Data to use: Begin

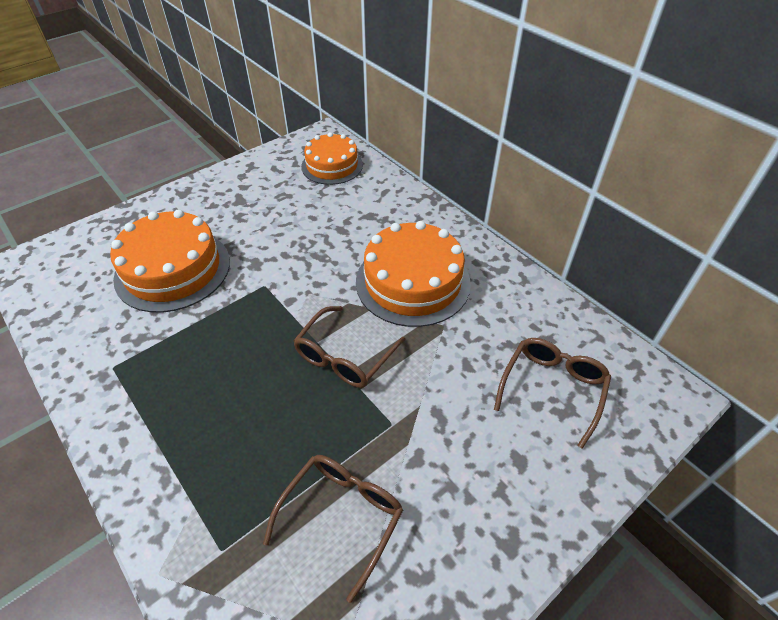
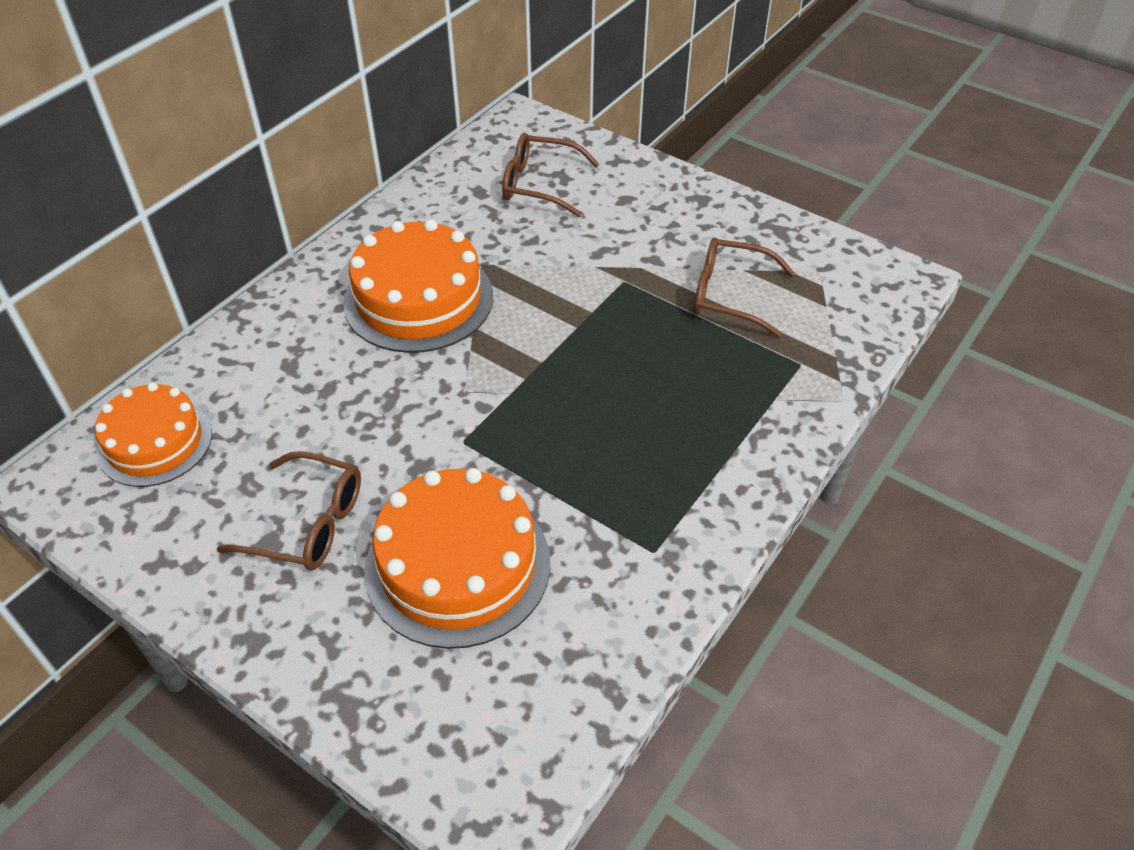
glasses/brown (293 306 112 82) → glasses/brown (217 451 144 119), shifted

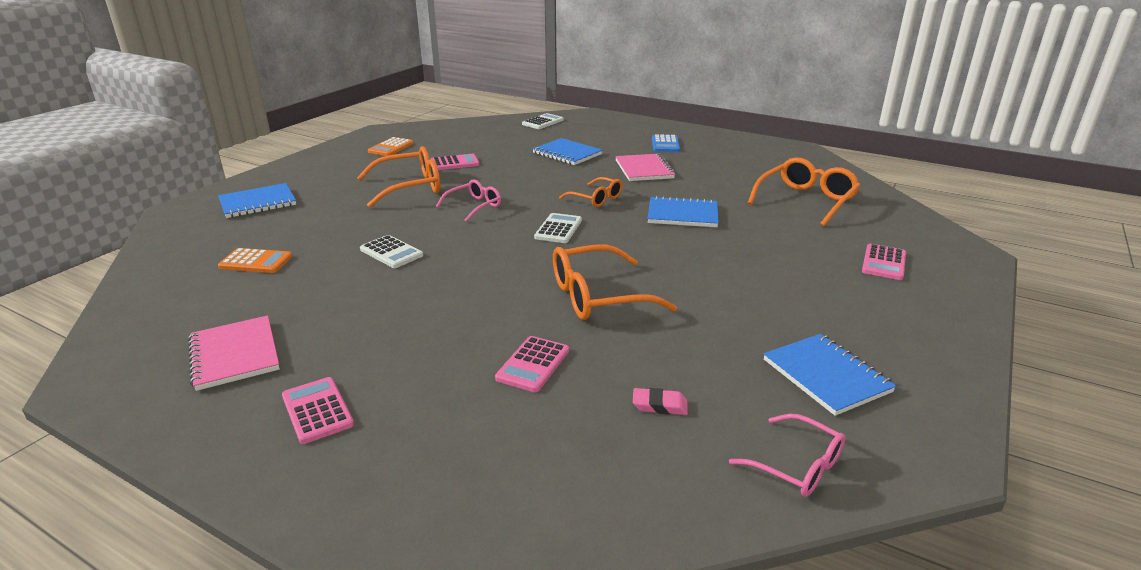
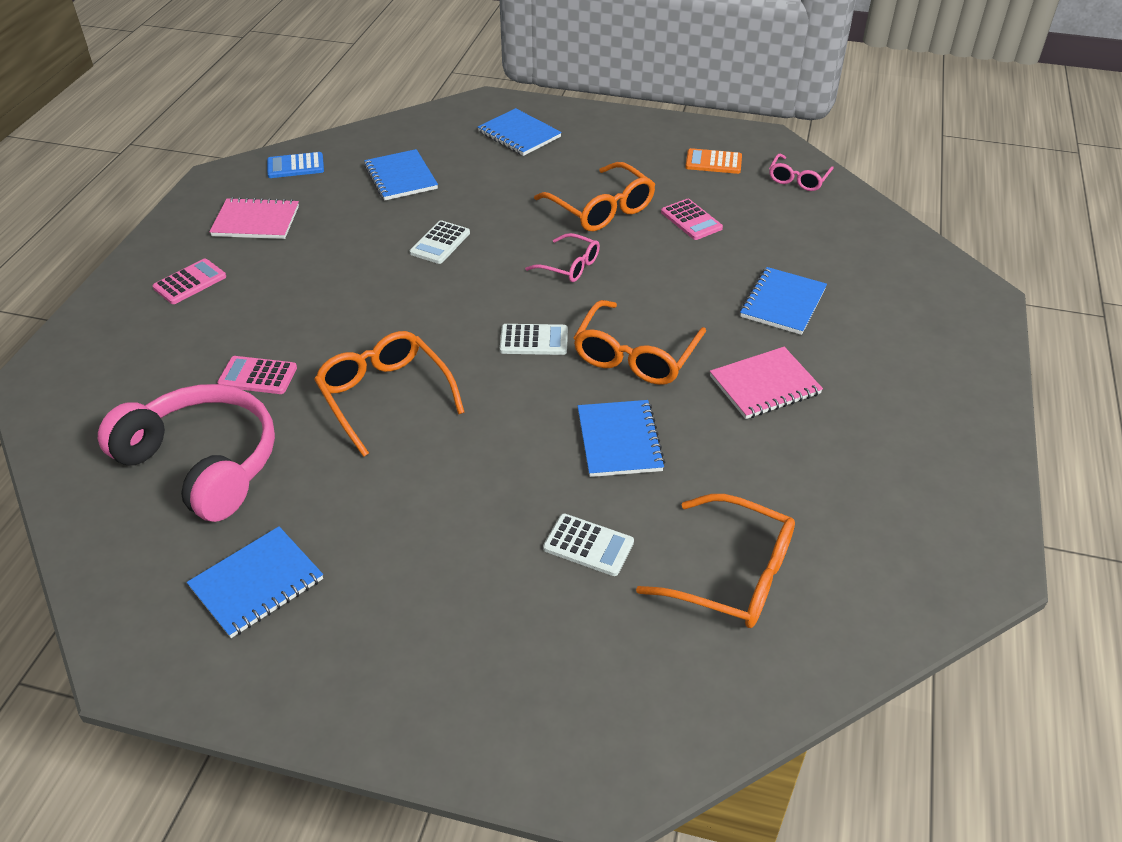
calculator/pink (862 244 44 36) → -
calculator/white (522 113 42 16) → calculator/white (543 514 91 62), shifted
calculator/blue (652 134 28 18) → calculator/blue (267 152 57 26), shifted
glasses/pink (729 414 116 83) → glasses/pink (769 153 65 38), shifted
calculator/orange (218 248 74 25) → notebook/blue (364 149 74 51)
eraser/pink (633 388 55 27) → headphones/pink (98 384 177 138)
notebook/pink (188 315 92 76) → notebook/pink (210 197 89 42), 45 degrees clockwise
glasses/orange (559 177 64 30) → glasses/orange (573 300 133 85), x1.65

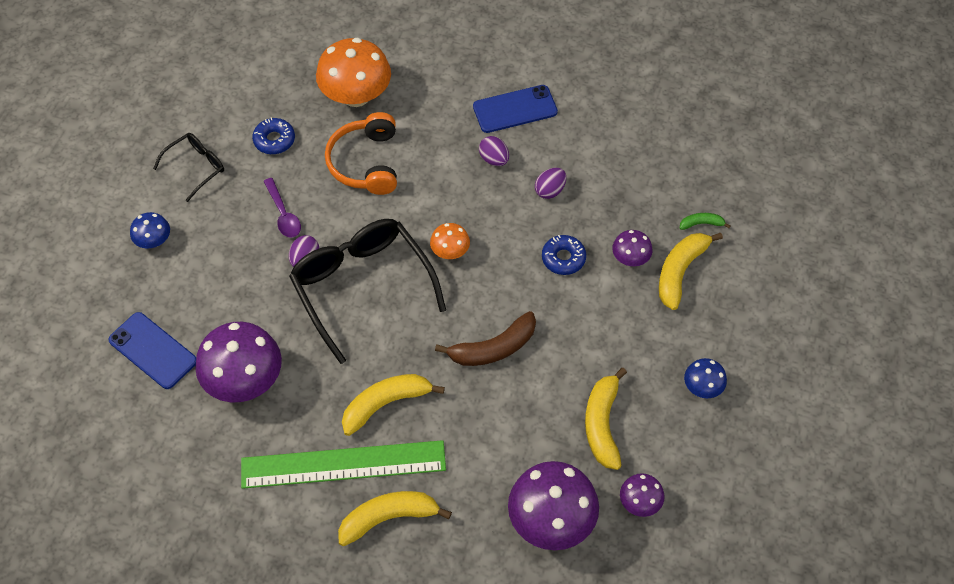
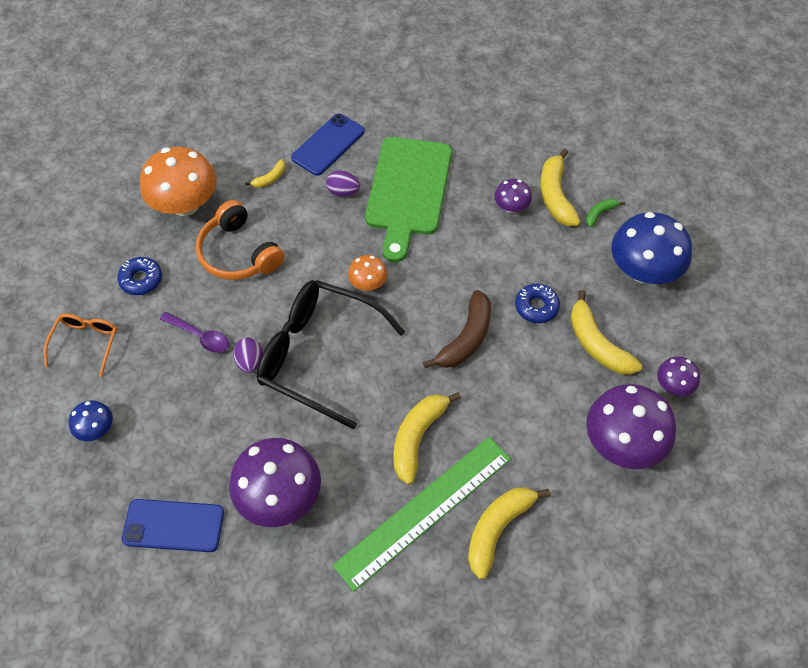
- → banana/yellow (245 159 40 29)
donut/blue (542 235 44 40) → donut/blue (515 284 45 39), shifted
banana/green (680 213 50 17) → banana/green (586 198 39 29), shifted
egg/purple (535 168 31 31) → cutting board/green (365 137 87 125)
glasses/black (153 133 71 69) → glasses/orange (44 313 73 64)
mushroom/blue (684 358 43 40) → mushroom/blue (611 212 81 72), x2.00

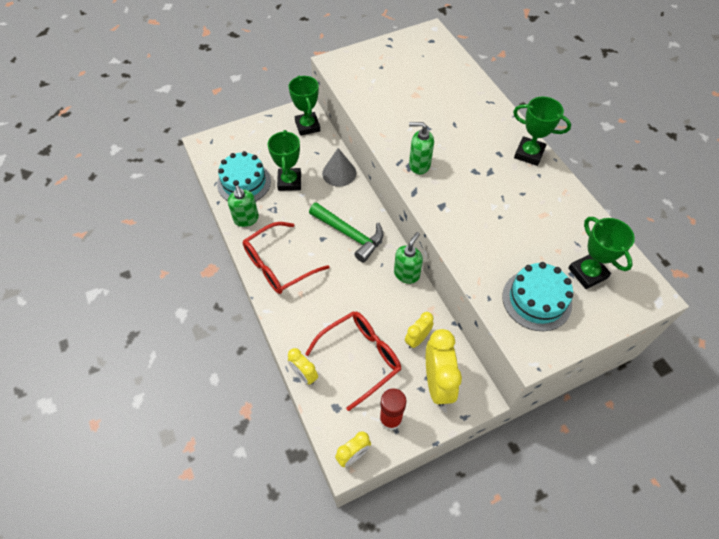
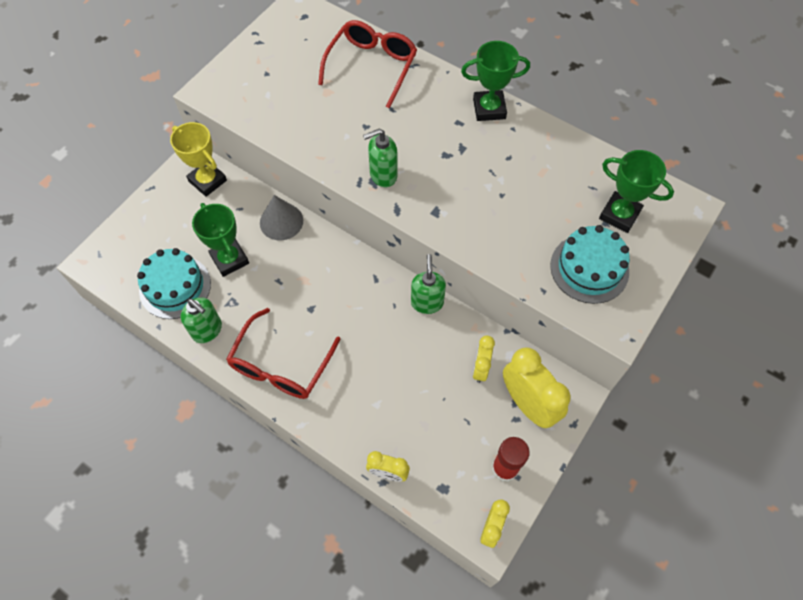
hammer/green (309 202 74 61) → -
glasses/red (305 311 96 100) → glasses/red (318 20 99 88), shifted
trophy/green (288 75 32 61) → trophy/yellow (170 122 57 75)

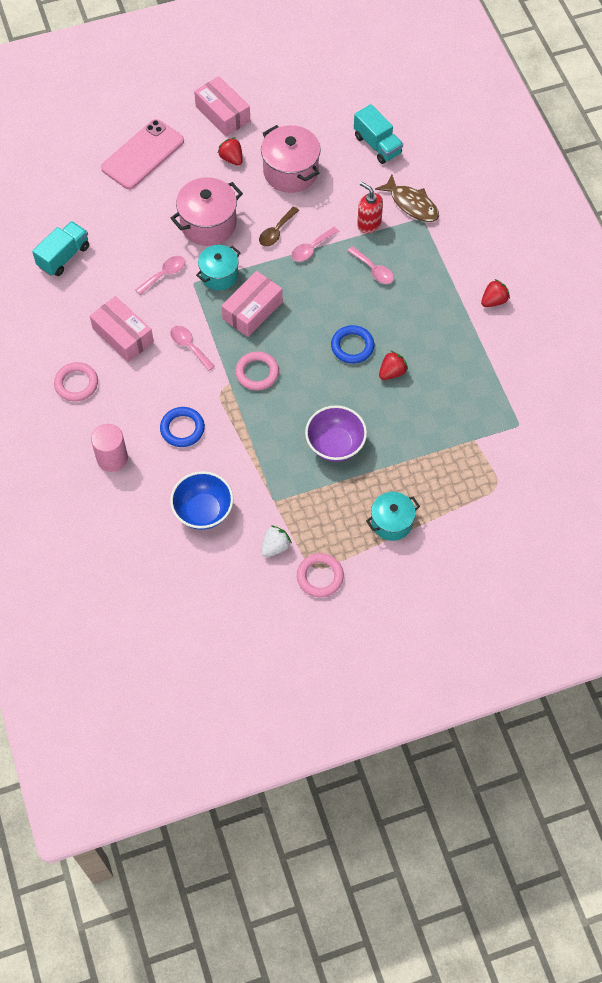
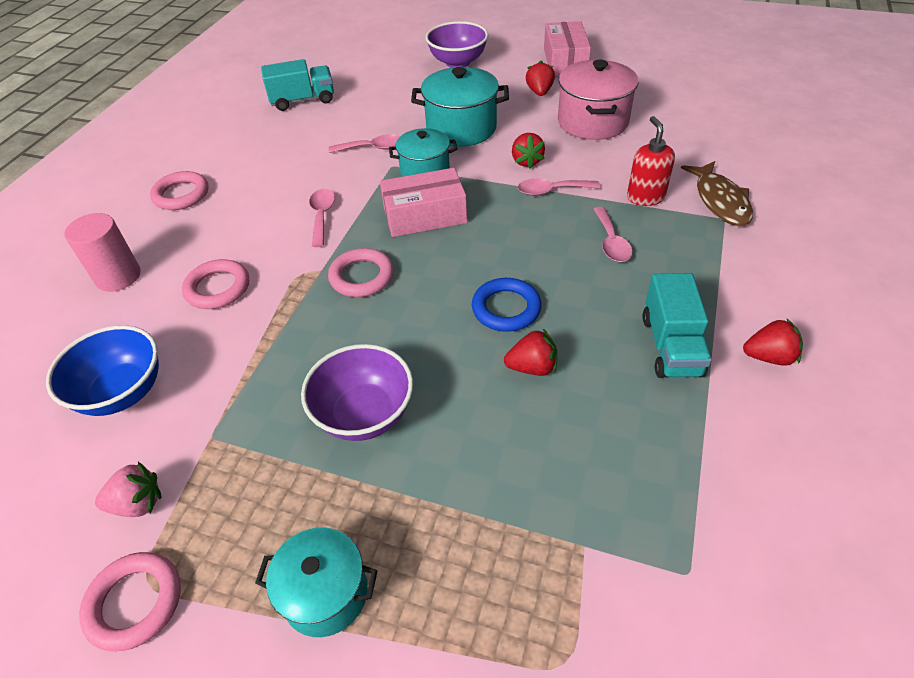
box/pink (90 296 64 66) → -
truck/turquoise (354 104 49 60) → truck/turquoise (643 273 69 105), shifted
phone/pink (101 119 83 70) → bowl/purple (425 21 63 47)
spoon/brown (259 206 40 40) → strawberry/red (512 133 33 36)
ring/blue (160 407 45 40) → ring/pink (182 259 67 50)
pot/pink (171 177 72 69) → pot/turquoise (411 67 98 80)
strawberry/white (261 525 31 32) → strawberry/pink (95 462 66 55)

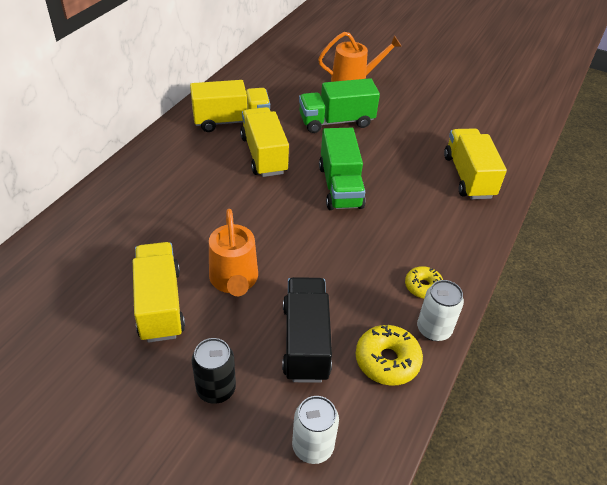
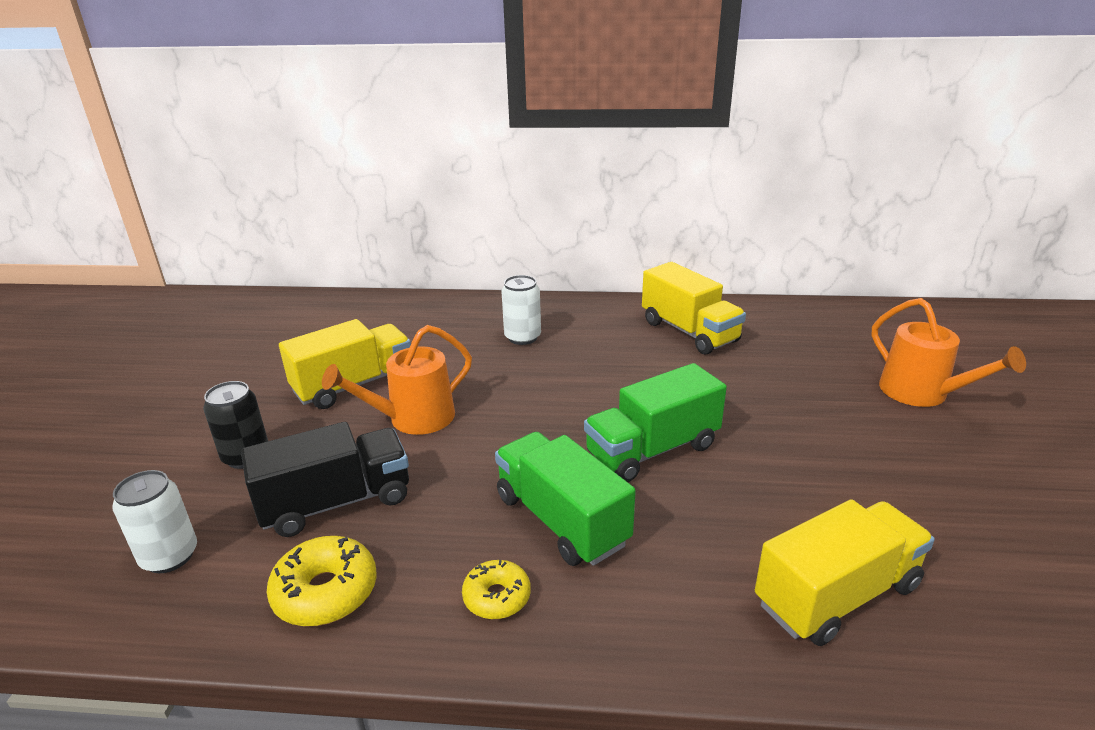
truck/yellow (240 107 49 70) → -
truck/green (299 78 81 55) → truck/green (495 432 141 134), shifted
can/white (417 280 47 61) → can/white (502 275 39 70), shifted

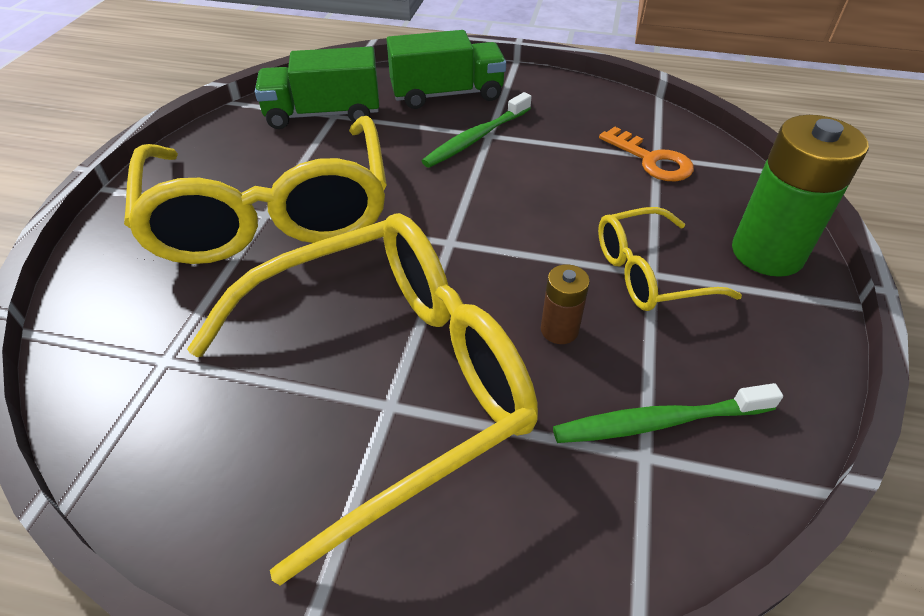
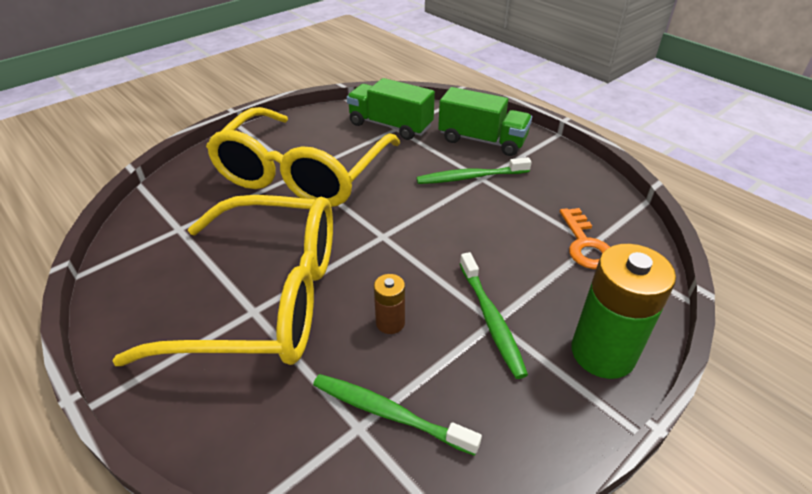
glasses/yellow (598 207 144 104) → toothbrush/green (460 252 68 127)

Data to use: End

▶ [Brief] Which lines run from the one holding "truck/turquoise (354 104" through the end of the records? Reproduce them word for word, both ends included, with no pictures.

▶ [Result of this exercise]
truck/turquoise (354 104 49 60) → truck/turquoise (643 273 69 105), shifted
phone/pink (101 119 83 70) → bowl/purple (425 21 63 47)
spoon/brown (259 206 40 40) → strawberry/red (512 133 33 36)
ring/blue (160 407 45 40) → ring/pink (182 259 67 50)
pot/pink (171 177 72 69) → pot/turquoise (411 67 98 80)
strawberry/white (261 525 31 32) → strawberry/pink (95 462 66 55)

truck/yellow (240 107 49 70) → -
truck/green (299 78 81 55) → truck/green (495 432 141 134), shifted
can/white (417 280 47 61) → can/white (502 275 39 70), shifted

glasses/yellow (598 207 144 104) → toothbrush/green (460 252 68 127)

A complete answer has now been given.